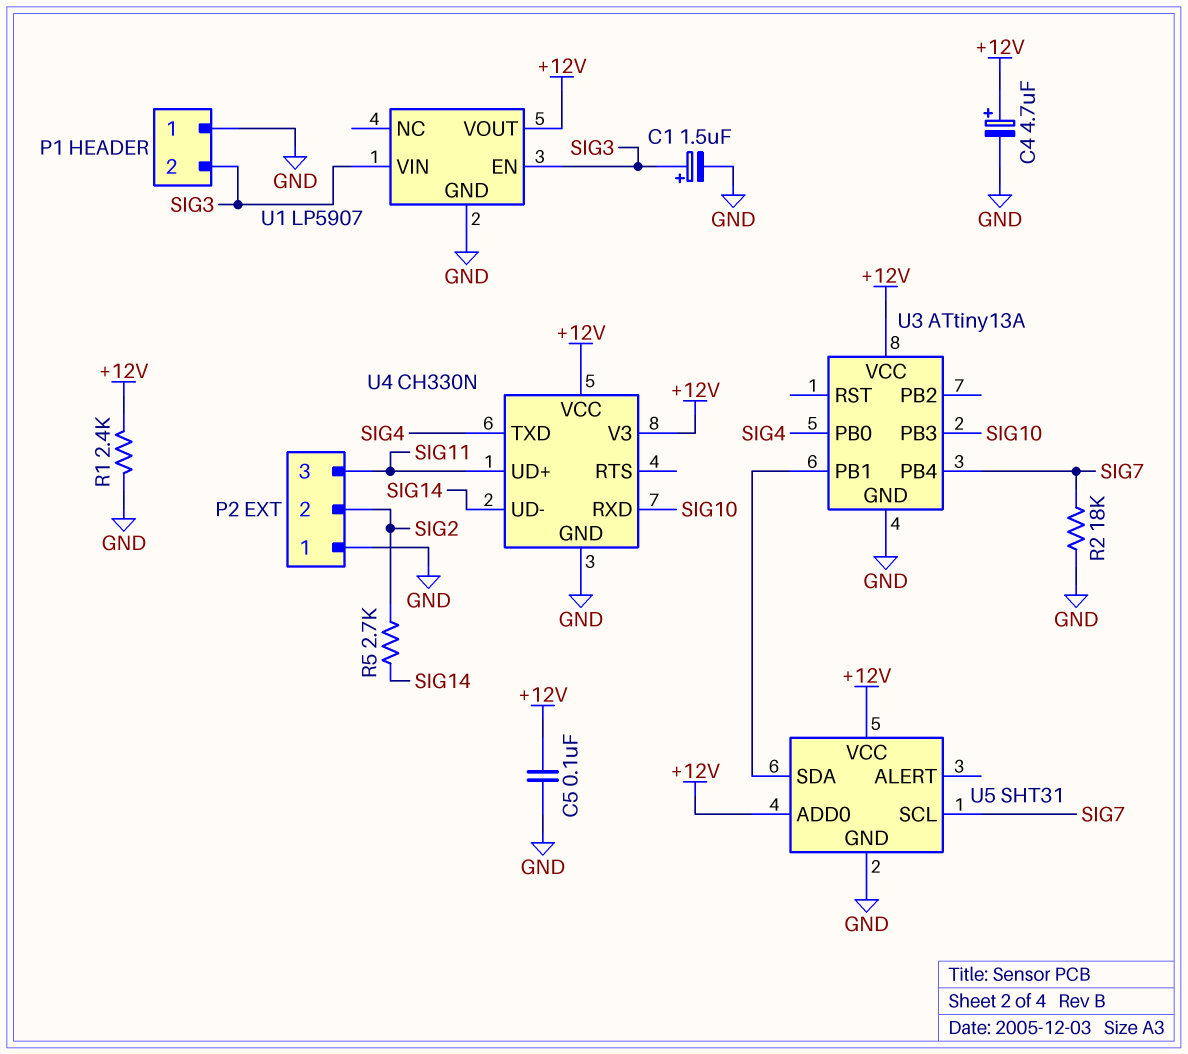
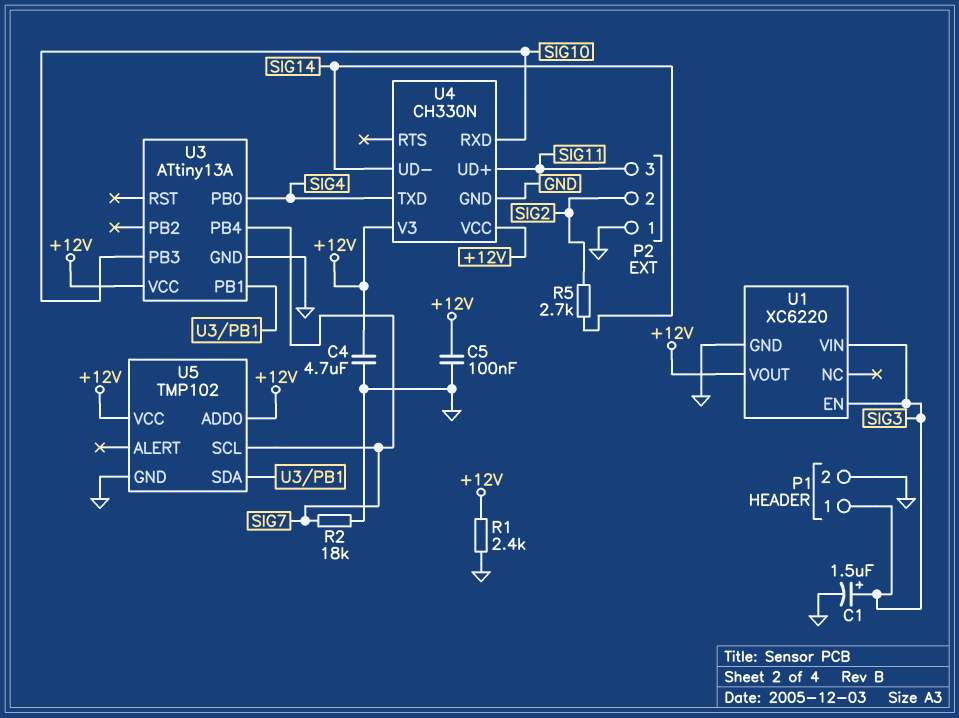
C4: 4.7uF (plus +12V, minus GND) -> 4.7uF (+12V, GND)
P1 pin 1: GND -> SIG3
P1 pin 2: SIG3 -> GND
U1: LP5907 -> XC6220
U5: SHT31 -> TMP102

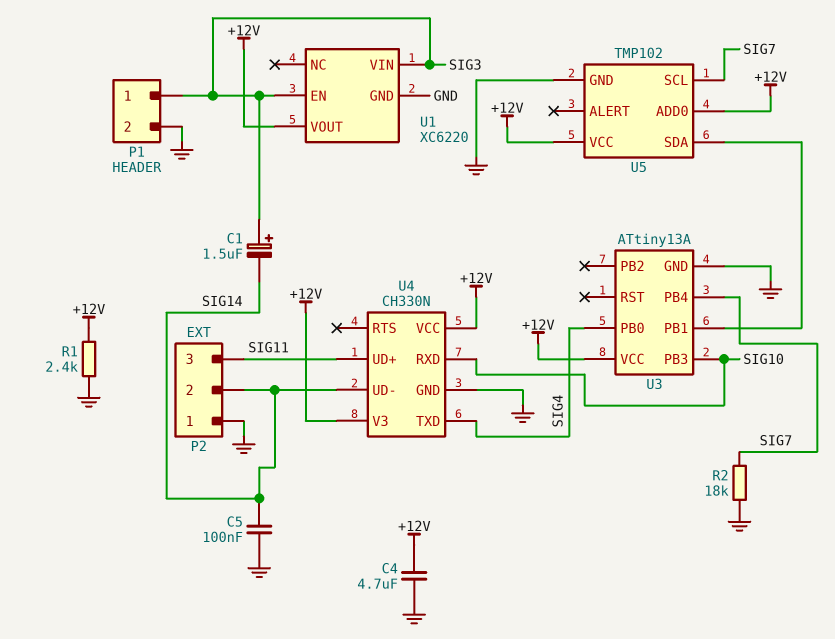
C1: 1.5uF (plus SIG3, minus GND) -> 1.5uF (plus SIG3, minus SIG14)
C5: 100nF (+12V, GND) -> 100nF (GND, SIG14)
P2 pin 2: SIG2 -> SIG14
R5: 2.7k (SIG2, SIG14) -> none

● ● ● ●

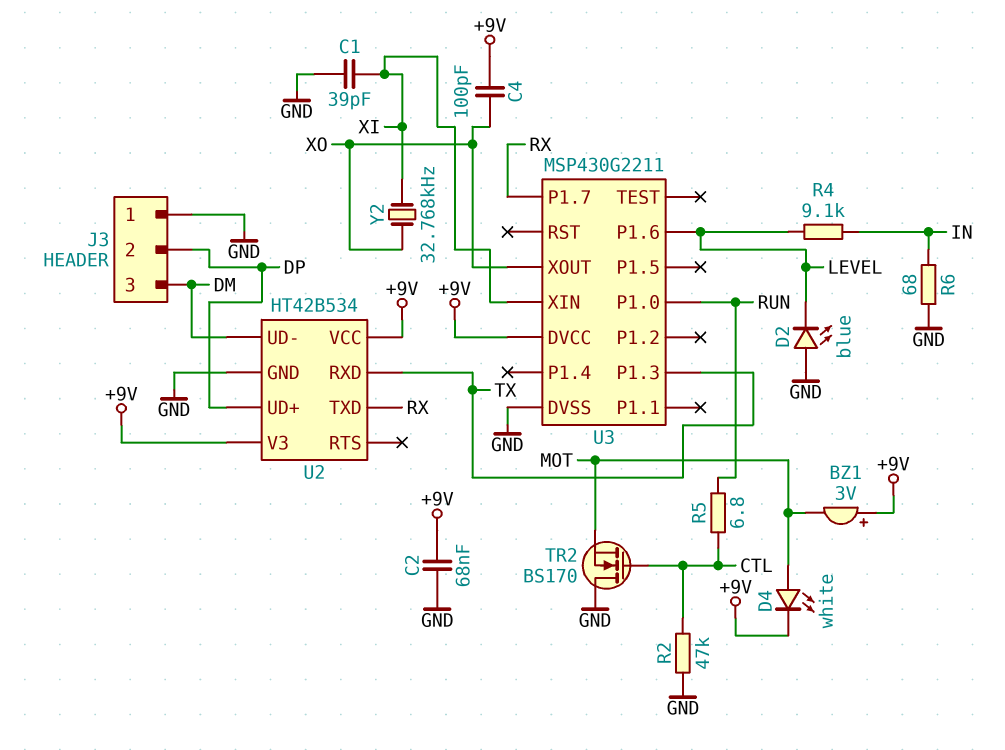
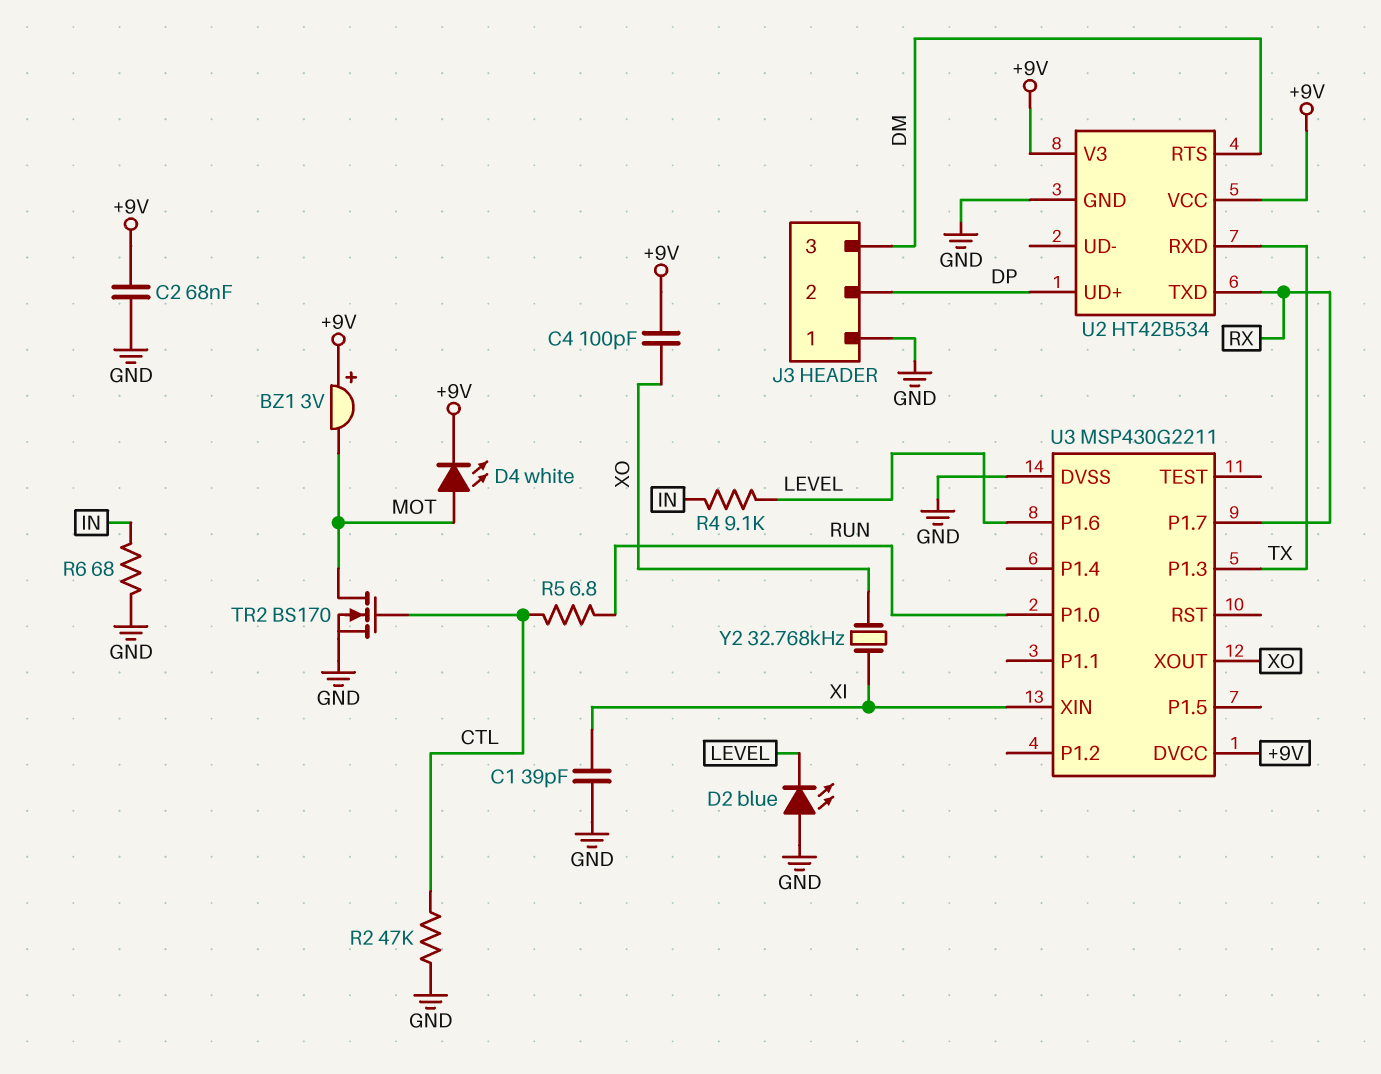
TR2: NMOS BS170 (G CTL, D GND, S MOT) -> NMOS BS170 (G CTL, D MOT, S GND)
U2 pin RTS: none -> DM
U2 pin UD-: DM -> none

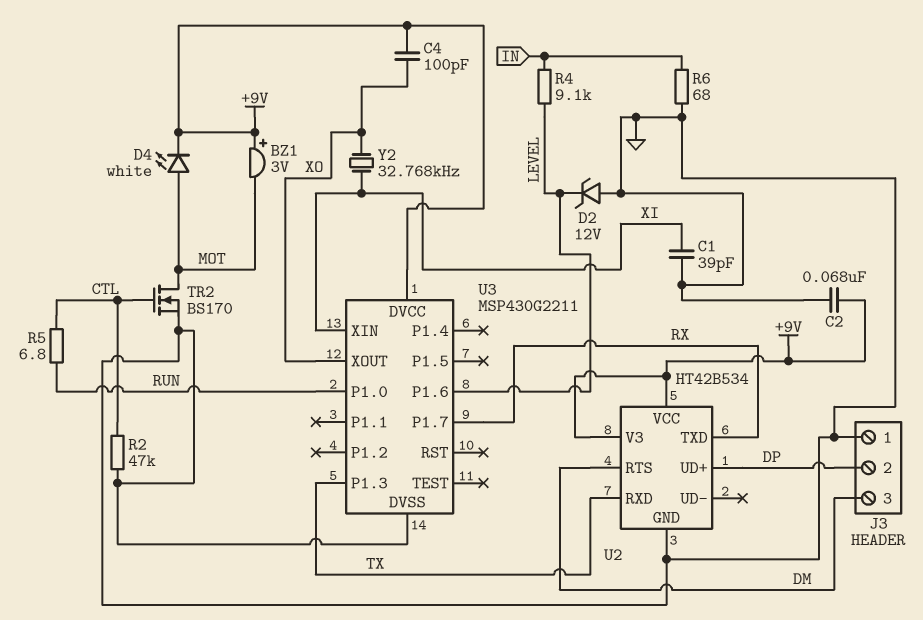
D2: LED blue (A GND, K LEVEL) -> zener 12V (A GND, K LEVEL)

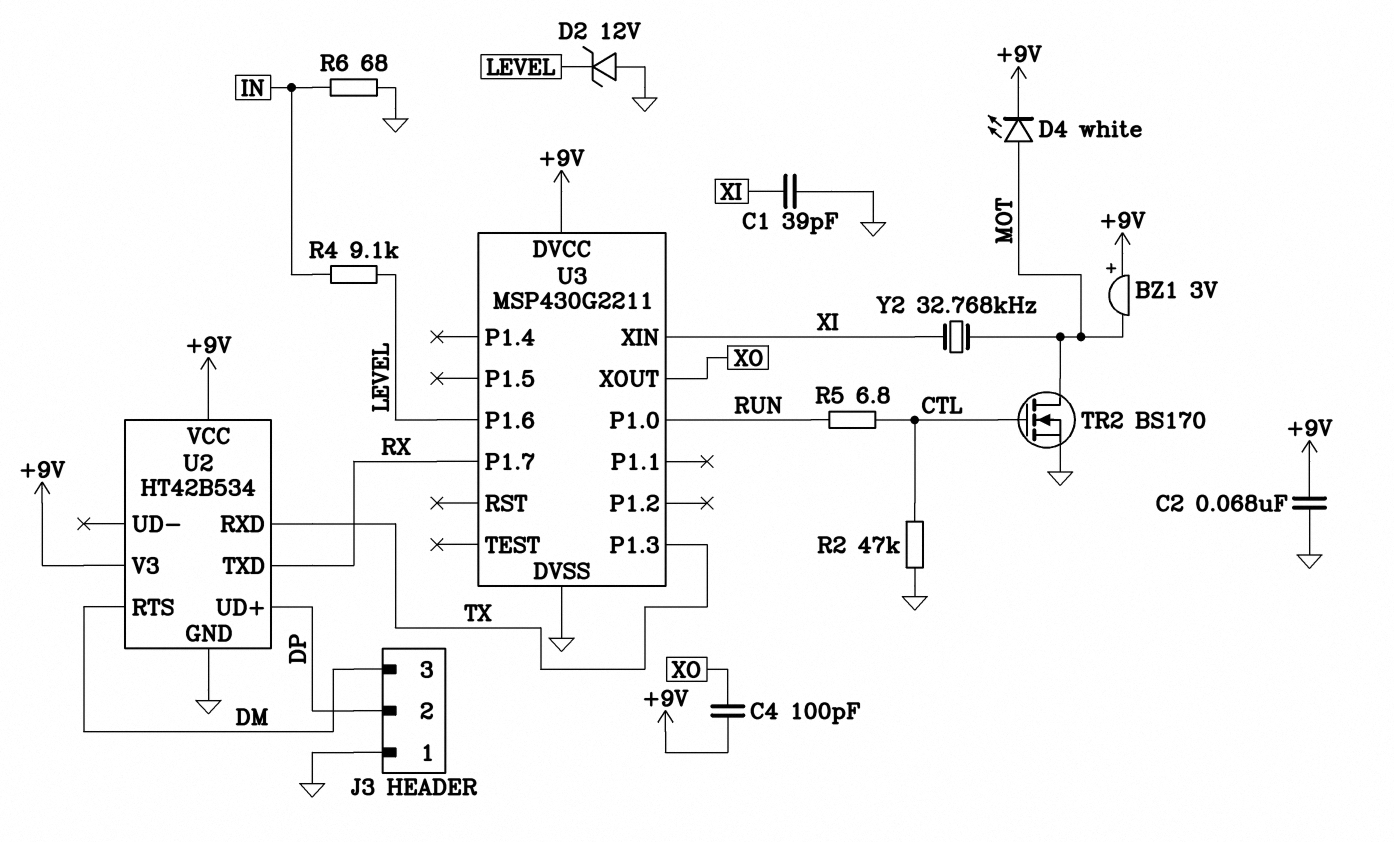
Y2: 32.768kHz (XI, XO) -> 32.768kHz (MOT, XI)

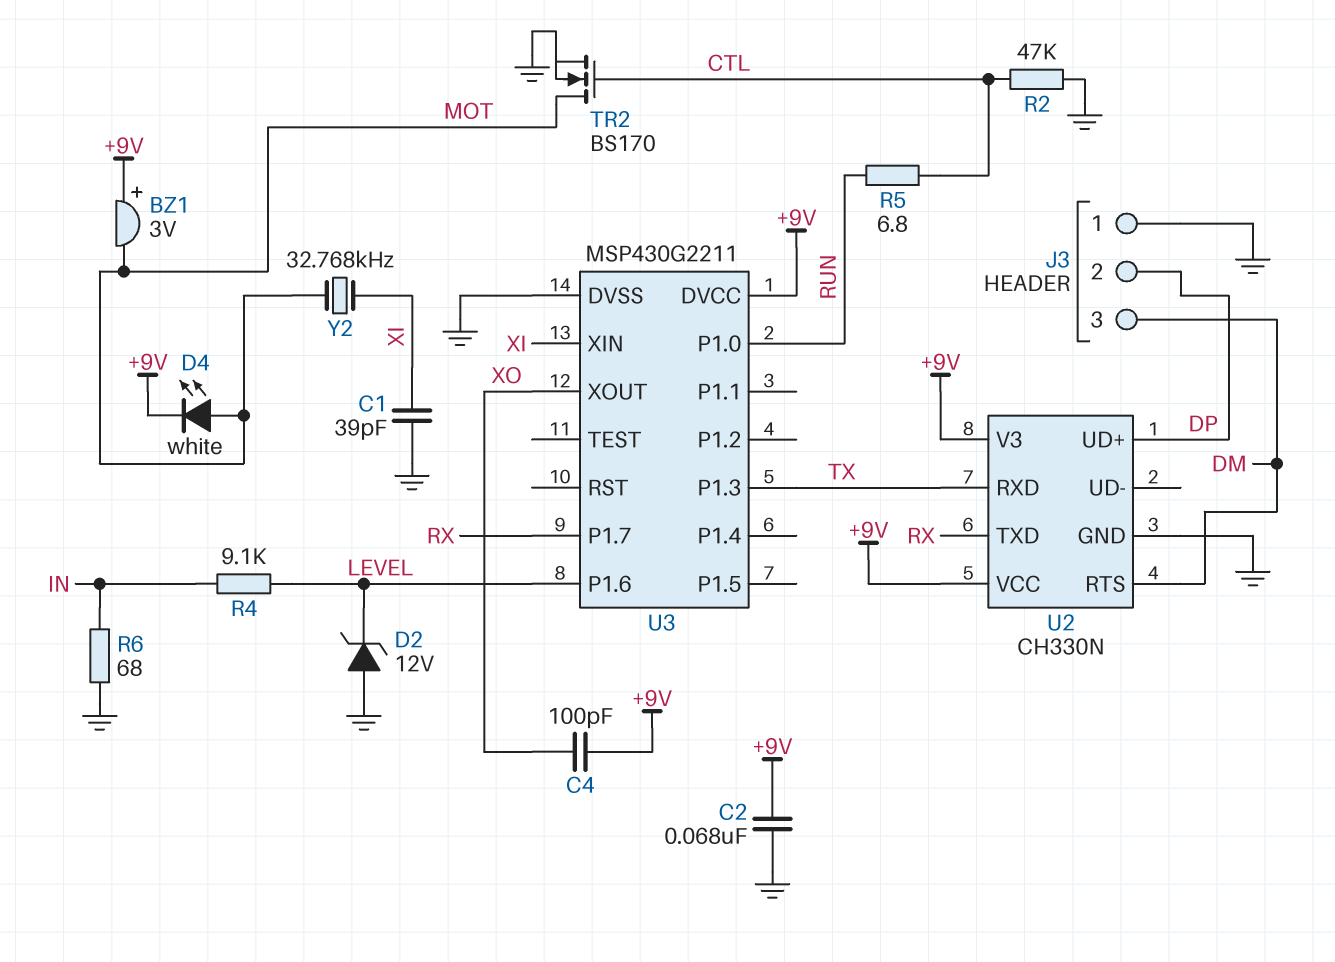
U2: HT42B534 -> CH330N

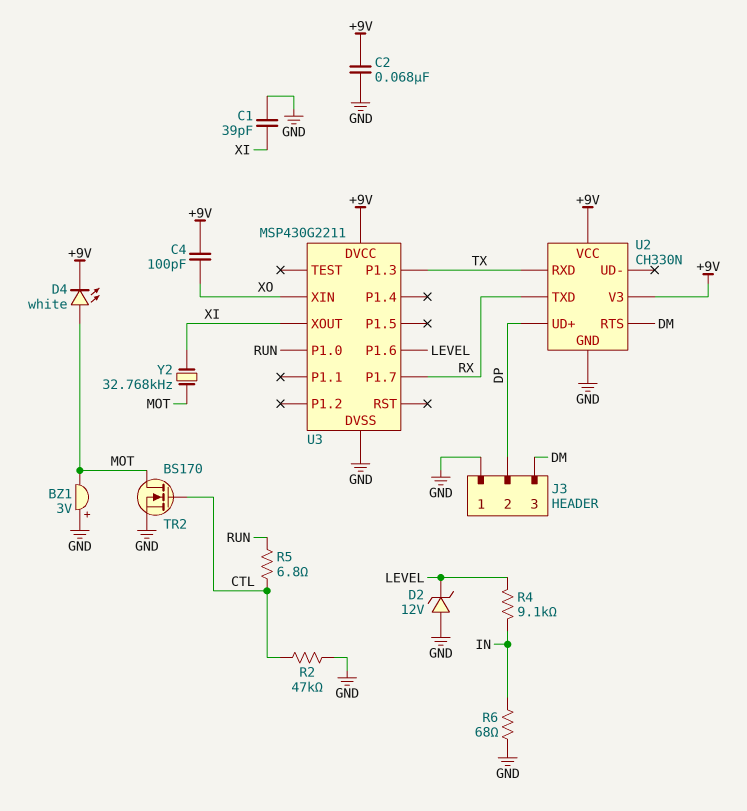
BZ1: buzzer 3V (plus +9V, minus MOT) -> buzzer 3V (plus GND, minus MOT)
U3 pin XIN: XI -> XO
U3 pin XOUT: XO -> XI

● ● ● ●

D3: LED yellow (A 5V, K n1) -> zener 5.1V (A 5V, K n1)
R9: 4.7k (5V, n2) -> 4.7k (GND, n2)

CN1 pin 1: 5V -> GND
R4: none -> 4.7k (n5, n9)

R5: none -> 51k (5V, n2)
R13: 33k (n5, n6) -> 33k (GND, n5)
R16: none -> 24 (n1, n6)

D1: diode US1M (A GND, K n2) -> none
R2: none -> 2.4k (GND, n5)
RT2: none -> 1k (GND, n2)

● ● ● ●

Work instruction >> In the listing above, find the line with "BZ1: buzzer 3V" and the line with "U3 pin XOUT: XO -> XI", then print exactly those two lines and every line between them, and nothing more.

Task response >>
BZ1: buzzer 3V (plus +9V, minus MOT) -> buzzer 3V (plus GND, minus MOT)
U3 pin XIN: XI -> XO
U3 pin XOUT: XO -> XI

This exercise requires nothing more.